◆ **WORK ITEM**
Take the lines below beginning at the line that has "D3: zener 3.3V" and stopping after the line that has "R108: 1.8k (5V, EN_N) -> 1k (5V, EN_N)", and print them exactly as they are, with no other lines.

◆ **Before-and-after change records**
::::

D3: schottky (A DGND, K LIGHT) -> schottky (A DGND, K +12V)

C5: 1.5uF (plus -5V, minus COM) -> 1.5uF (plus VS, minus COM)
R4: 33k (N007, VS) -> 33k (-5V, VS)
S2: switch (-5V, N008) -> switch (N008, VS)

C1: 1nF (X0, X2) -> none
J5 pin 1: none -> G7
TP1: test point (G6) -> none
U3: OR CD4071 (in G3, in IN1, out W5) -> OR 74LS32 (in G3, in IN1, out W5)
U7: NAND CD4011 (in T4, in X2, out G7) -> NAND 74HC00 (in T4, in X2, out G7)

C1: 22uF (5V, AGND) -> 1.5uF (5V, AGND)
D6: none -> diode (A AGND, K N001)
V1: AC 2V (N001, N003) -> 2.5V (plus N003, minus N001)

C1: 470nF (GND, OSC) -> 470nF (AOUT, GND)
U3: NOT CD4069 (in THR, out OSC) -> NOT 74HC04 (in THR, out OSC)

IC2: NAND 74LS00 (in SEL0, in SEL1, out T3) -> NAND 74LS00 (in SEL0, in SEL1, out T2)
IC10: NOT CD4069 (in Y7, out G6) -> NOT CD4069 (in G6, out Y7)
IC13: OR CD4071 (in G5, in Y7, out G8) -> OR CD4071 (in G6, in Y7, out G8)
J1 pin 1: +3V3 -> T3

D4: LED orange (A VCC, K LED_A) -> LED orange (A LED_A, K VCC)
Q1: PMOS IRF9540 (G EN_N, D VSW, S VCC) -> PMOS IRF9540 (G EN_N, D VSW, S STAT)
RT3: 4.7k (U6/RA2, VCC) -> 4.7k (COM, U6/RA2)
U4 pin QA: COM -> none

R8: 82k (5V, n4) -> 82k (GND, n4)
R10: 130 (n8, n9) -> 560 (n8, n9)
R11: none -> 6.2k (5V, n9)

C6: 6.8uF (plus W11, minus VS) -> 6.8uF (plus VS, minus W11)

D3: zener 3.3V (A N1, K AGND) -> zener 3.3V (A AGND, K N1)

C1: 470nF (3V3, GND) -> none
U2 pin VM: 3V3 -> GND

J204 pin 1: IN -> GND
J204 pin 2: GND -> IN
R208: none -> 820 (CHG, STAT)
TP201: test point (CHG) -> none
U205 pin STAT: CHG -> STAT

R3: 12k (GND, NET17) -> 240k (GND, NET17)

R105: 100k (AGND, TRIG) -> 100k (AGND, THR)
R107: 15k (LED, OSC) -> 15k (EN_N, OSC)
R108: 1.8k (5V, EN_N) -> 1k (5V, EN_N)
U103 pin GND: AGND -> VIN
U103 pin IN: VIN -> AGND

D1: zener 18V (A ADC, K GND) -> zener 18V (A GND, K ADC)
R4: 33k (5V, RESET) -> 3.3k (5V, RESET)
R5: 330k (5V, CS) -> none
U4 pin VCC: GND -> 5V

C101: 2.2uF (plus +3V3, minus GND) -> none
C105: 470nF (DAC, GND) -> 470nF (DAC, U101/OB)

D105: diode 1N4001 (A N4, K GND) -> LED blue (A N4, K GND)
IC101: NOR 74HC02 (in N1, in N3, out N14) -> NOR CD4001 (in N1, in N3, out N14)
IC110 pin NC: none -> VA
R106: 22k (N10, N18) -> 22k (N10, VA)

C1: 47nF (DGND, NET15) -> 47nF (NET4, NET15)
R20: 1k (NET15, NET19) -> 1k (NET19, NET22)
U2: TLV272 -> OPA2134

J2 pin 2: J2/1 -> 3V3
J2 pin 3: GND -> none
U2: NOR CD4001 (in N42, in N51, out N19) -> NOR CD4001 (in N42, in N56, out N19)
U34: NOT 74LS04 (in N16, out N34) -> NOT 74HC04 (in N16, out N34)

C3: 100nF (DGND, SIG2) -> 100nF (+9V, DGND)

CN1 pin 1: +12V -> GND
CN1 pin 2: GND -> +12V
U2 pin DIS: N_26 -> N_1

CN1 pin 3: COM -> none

::::

◆ **ANSWER**
D3: zener 3.3V (A N1, K AGND) -> zener 3.3V (A AGND, K N1)

C1: 470nF (3V3, GND) -> none
U2 pin VM: 3V3 -> GND

J204 pin 1: IN -> GND
J204 pin 2: GND -> IN
R208: none -> 820 (CHG, STAT)
TP201: test point (CHG) -> none
U205 pin STAT: CHG -> STAT

R3: 12k (GND, NET17) -> 240k (GND, NET17)

R105: 100k (AGND, TRIG) -> 100k (AGND, THR)
R107: 15k (LED, OSC) -> 15k (EN_N, OSC)
R108: 1.8k (5V, EN_N) -> 1k (5V, EN_N)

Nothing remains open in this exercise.